▸ **SOURCE MATERIAL**
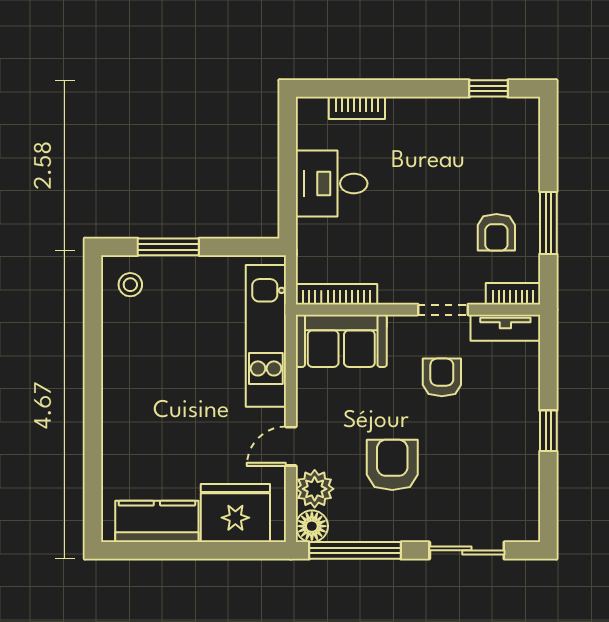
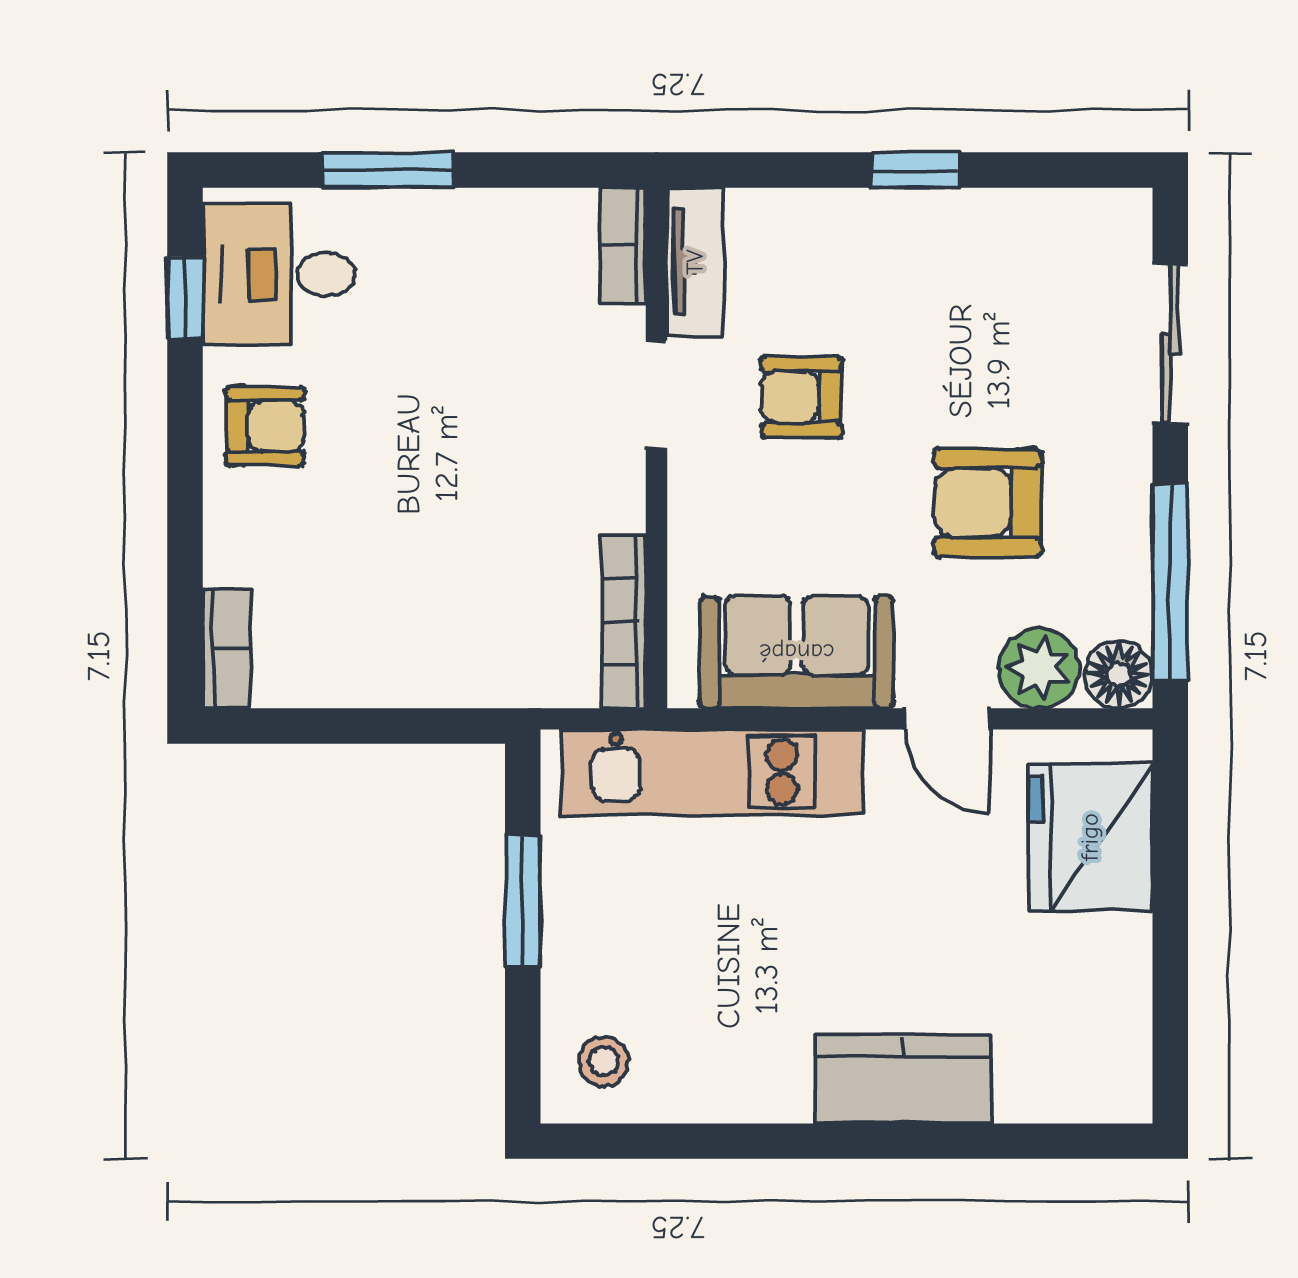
bookcase: (357, 108) -> (226, 649), moved
desk: (332, 184) -> (279, 275), moved, turned 90
window: (548, 223) -> (388, 170), moved
armchair: (496, 232) -> (265, 426), moved
window: (168, 247) -> (523, 900), moved
sofa: (341, 341) -> (797, 652), moved, turned -90
kitchen counter: (157, 521) -> (904, 1079), moved, turned 90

▸ **TASK DETAILS**
Write the listing out a second time exactly, dropping all images.

▸ **ANSWER SPACE**
bookcase: (357, 108) -> (226, 649), moved
desk: (332, 184) -> (279, 275), moved, turned 90
window: (548, 223) -> (388, 170), moved
armchair: (496, 232) -> (265, 426), moved
window: (168, 247) -> (523, 900), moved
sofa: (341, 341) -> (797, 652), moved, turned -90
kitchen counter: (157, 521) -> (904, 1079), moved, turned 90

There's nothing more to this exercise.